■ **Problem to solve**
Please reproduce the data below exactly, from the first line to the last.

Information provided below:

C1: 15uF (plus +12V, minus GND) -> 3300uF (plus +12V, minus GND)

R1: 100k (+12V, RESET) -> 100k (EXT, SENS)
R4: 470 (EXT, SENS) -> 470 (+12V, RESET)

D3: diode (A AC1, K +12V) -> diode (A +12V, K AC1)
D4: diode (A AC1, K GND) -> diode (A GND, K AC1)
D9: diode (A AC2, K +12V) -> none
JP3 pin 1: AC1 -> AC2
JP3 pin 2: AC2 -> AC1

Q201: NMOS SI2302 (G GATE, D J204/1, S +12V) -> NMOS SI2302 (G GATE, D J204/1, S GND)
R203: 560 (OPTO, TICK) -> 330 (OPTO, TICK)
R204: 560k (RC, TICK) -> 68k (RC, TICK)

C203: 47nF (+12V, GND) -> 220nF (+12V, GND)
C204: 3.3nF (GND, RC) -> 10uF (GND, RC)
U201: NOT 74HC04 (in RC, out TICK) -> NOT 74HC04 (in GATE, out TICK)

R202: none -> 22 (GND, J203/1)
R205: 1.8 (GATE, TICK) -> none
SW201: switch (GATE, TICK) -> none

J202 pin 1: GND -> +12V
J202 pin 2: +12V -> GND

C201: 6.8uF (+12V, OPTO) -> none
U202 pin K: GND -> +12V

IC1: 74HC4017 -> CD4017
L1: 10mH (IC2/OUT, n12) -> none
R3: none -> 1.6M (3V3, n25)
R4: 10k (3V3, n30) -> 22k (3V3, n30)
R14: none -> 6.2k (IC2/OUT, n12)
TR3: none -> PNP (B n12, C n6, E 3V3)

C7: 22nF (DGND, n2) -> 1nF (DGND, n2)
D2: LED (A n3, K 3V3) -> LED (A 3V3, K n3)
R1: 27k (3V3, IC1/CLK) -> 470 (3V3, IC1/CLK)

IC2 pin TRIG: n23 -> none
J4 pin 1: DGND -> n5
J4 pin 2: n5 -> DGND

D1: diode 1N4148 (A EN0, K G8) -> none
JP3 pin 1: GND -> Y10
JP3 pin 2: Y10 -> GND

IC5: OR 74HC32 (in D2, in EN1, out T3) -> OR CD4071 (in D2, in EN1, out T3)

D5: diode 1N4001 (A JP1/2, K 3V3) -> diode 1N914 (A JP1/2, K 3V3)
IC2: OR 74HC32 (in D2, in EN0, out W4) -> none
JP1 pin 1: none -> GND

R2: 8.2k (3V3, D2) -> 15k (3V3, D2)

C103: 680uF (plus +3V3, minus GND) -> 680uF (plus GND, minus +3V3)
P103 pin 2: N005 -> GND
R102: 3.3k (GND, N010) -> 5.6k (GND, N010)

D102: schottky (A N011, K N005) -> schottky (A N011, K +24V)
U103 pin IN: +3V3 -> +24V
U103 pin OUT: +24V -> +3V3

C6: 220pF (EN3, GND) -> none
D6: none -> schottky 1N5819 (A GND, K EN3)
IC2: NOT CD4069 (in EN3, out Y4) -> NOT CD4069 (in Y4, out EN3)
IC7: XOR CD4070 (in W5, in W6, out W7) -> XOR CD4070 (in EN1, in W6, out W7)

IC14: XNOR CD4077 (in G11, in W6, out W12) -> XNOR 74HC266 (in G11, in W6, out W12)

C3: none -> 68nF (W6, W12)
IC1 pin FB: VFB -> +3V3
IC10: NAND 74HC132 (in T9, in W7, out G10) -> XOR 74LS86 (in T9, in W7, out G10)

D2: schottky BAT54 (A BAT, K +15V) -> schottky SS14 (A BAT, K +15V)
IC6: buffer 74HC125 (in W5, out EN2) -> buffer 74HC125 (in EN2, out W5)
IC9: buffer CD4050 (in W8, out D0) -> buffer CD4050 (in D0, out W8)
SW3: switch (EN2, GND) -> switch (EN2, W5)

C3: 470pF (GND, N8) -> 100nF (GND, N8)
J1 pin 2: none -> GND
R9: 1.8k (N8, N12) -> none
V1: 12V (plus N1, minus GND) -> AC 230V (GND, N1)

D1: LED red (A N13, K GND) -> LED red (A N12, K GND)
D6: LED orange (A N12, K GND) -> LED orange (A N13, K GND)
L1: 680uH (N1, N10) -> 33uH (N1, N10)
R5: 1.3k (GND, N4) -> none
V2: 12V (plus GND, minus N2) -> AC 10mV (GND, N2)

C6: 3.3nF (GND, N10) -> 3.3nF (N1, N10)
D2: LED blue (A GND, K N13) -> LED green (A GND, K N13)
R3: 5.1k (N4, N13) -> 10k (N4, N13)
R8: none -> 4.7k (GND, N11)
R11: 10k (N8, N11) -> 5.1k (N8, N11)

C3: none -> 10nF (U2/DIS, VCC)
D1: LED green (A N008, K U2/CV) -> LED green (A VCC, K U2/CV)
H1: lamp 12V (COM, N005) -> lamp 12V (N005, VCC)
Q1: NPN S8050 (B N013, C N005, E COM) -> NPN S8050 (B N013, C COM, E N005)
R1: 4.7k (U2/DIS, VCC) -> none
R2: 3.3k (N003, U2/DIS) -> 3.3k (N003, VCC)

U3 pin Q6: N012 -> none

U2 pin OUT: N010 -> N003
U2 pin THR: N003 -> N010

End of Information provided.

■ **Answer to this task**
C1: 15uF (plus +12V, minus GND) -> 3300uF (plus +12V, minus GND)

R1: 100k (+12V, RESET) -> 100k (EXT, SENS)
R4: 470 (EXT, SENS) -> 470 (+12V, RESET)

D3: diode (A AC1, K +12V) -> diode (A +12V, K AC1)
D4: diode (A AC1, K GND) -> diode (A GND, K AC1)
D9: diode (A AC2, K +12V) -> none
JP3 pin 1: AC1 -> AC2
JP3 pin 2: AC2 -> AC1

Q201: NMOS SI2302 (G GATE, D J204/1, S +12V) -> NMOS SI2302 (G GATE, D J204/1, S GND)
R203: 560 (OPTO, TICK) -> 330 (OPTO, TICK)
R204: 560k (RC, TICK) -> 68k (RC, TICK)

C203: 47nF (+12V, GND) -> 220nF (+12V, GND)
C204: 3.3nF (GND, RC) -> 10uF (GND, RC)
U201: NOT 74HC04 (in RC, out TICK) -> NOT 74HC04 (in GATE, out TICK)

R202: none -> 22 (GND, J203/1)
R205: 1.8 (GATE, TICK) -> none
SW201: switch (GATE, TICK) -> none

J202 pin 1: GND -> +12V
J202 pin 2: +12V -> GND

C201: 6.8uF (+12V, OPTO) -> none
U202 pin K: GND -> +12V

IC1: 74HC4017 -> CD4017
L1: 10mH (IC2/OUT, n12) -> none
R3: none -> 1.6M (3V3, n25)
R4: 10k (3V3, n30) -> 22k (3V3, n30)
R14: none -> 6.2k (IC2/OUT, n12)
TR3: none -> PNP (B n12, C n6, E 3V3)

C7: 22nF (DGND, n2) -> 1nF (DGND, n2)
D2: LED (A n3, K 3V3) -> LED (A 3V3, K n3)
R1: 27k (3V3, IC1/CLK) -> 470 (3V3, IC1/CLK)

IC2 pin TRIG: n23 -> none
J4 pin 1: DGND -> n5
J4 pin 2: n5 -> DGND

D1: diode 1N4148 (A EN0, K G8) -> none
JP3 pin 1: GND -> Y10
JP3 pin 2: Y10 -> GND

IC5: OR 74HC32 (in D2, in EN1, out T3) -> OR CD4071 (in D2, in EN1, out T3)

D5: diode 1N4001 (A JP1/2, K 3V3) -> diode 1N914 (A JP1/2, K 3V3)
IC2: OR 74HC32 (in D2, in EN0, out W4) -> none
JP1 pin 1: none -> GND

R2: 8.2k (3V3, D2) -> 15k (3V3, D2)

C103: 680uF (plus +3V3, minus GND) -> 680uF (plus GND, minus +3V3)
P103 pin 2: N005 -> GND
R102: 3.3k (GND, N010) -> 5.6k (GND, N010)

D102: schottky (A N011, K N005) -> schottky (A N011, K +24V)
U103 pin IN: +3V3 -> +24V
U103 pin OUT: +24V -> +3V3

C6: 220pF (EN3, GND) -> none
D6: none -> schottky 1N5819 (A GND, K EN3)
IC2: NOT CD4069 (in EN3, out Y4) -> NOT CD4069 (in Y4, out EN3)
IC7: XOR CD4070 (in W5, in W6, out W7) -> XOR CD4070 (in EN1, in W6, out W7)

IC14: XNOR CD4077 (in G11, in W6, out W12) -> XNOR 74HC266 (in G11, in W6, out W12)

C3: none -> 68nF (W6, W12)
IC1 pin FB: VFB -> +3V3
IC10: NAND 74HC132 (in T9, in W7, out G10) -> XOR 74LS86 (in T9, in W7, out G10)

D2: schottky BAT54 (A BAT, K +15V) -> schottky SS14 (A BAT, K +15V)
IC6: buffer 74HC125 (in W5, out EN2) -> buffer 74HC125 (in EN2, out W5)
IC9: buffer CD4050 (in W8, out D0) -> buffer CD4050 (in D0, out W8)
SW3: switch (EN2, GND) -> switch (EN2, W5)

C3: 470pF (GND, N8) -> 100nF (GND, N8)
J1 pin 2: none -> GND
R9: 1.8k (N8, N12) -> none
V1: 12V (plus N1, minus GND) -> AC 230V (GND, N1)

D1: LED red (A N13, K GND) -> LED red (A N12, K GND)
D6: LED orange (A N12, K GND) -> LED orange (A N13, K GND)
L1: 680uH (N1, N10) -> 33uH (N1, N10)
R5: 1.3k (GND, N4) -> none
V2: 12V (plus GND, minus N2) -> AC 10mV (GND, N2)

C6: 3.3nF (GND, N10) -> 3.3nF (N1, N10)
D2: LED blue (A GND, K N13) -> LED green (A GND, K N13)
R3: 5.1k (N4, N13) -> 10k (N4, N13)
R8: none -> 4.7k (GND, N11)
R11: 10k (N8, N11) -> 5.1k (N8, N11)

C3: none -> 10nF (U2/DIS, VCC)
D1: LED green (A N008, K U2/CV) -> LED green (A VCC, K U2/CV)
H1: lamp 12V (COM, N005) -> lamp 12V (N005, VCC)
Q1: NPN S8050 (B N013, C N005, E COM) -> NPN S8050 (B N013, C COM, E N005)
R1: 4.7k (U2/DIS, VCC) -> none
R2: 3.3k (N003, U2/DIS) -> 3.3k (N003, VCC)

U3 pin Q6: N012 -> none

U2 pin OUT: N010 -> N003
U2 pin THR: N003 -> N010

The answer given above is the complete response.